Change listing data
= Beginning of Section =

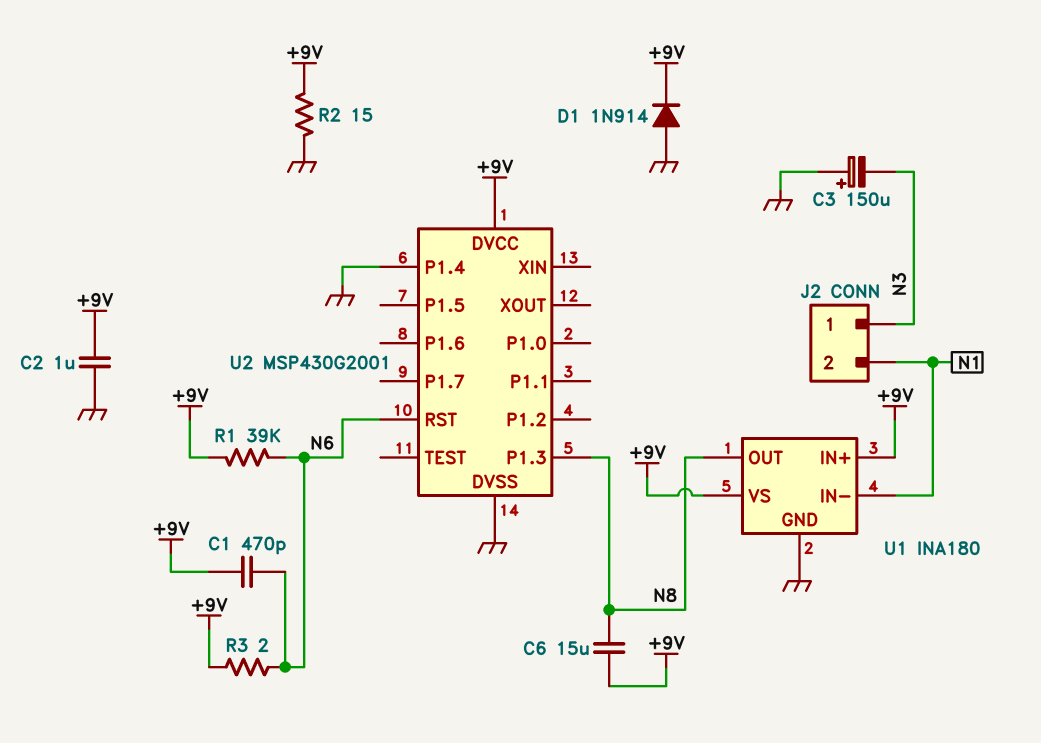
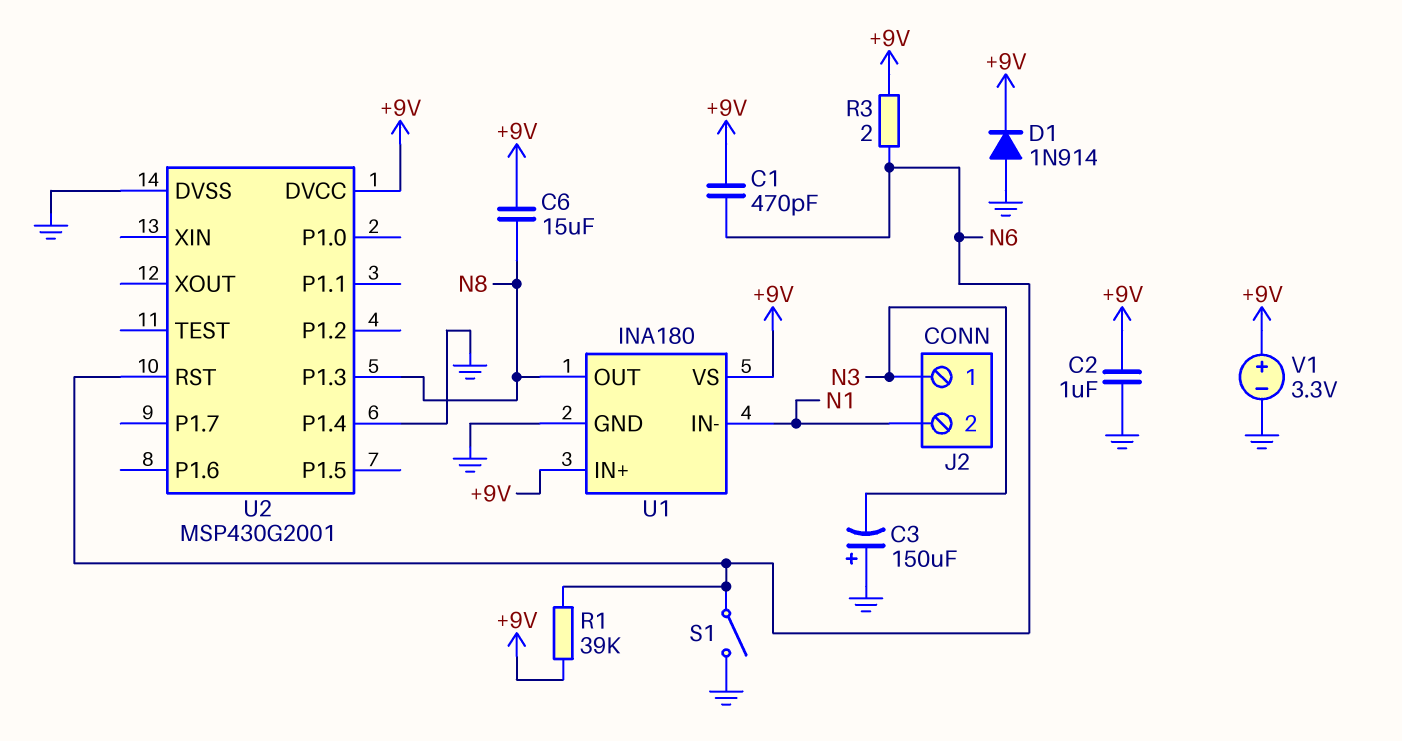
R2: 15 (+9V, GND) -> none
S1: none -> switch (GND, N6)
V1: none -> 3.3V (plus +9V, minus GND)

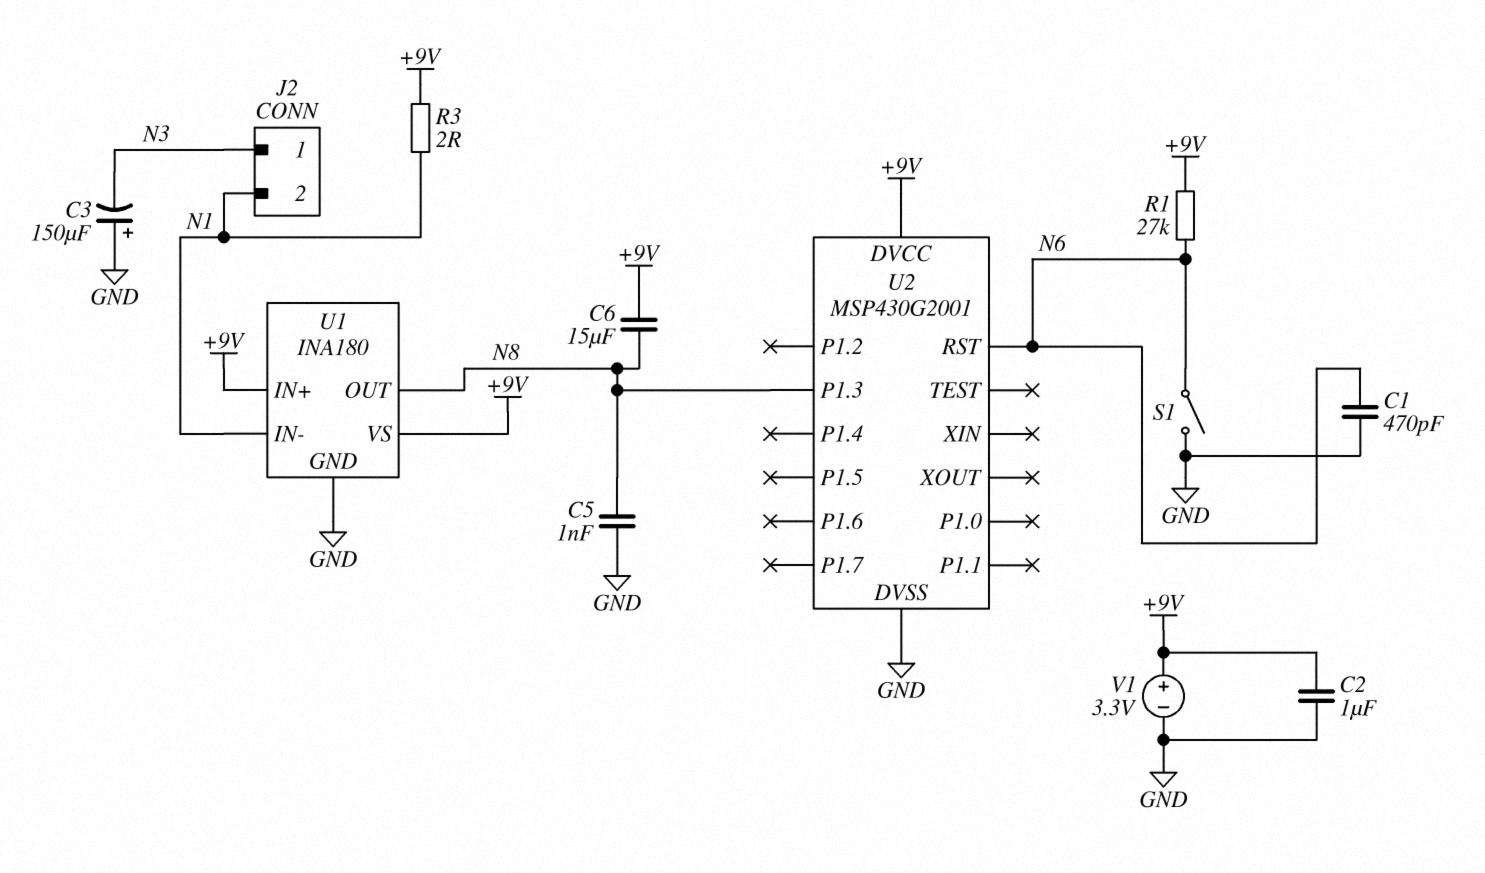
C1: 470pF (+9V, N6) -> 470pF (GND, N6)
C5: none -> 1nF (GND, N8)
D1: diode 1N914 (A GND, K +9V) -> none
R1: 39k (+9V, N6) -> 27k (+9V, N6)
R3: 2 (+9V, N6) -> 2 (+9V, N1)
U2 pin P1.4: GND -> none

= End of Section =

The problem: Write the records above out again word for word, skipping each picture.

Worked solution:
R2: 15 (+9V, GND) -> none
S1: none -> switch (GND, N6)
V1: none -> 3.3V (plus +9V, minus GND)

C1: 470pF (+9V, N6) -> 470pF (GND, N6)
C5: none -> 1nF (GND, N8)
D1: diode 1N914 (A GND, K +9V) -> none
R1: 39k (+9V, N6) -> 27k (+9V, N6)
R3: 2 (+9V, N6) -> 2 (+9V, N1)
U2 pin P1.4: GND -> none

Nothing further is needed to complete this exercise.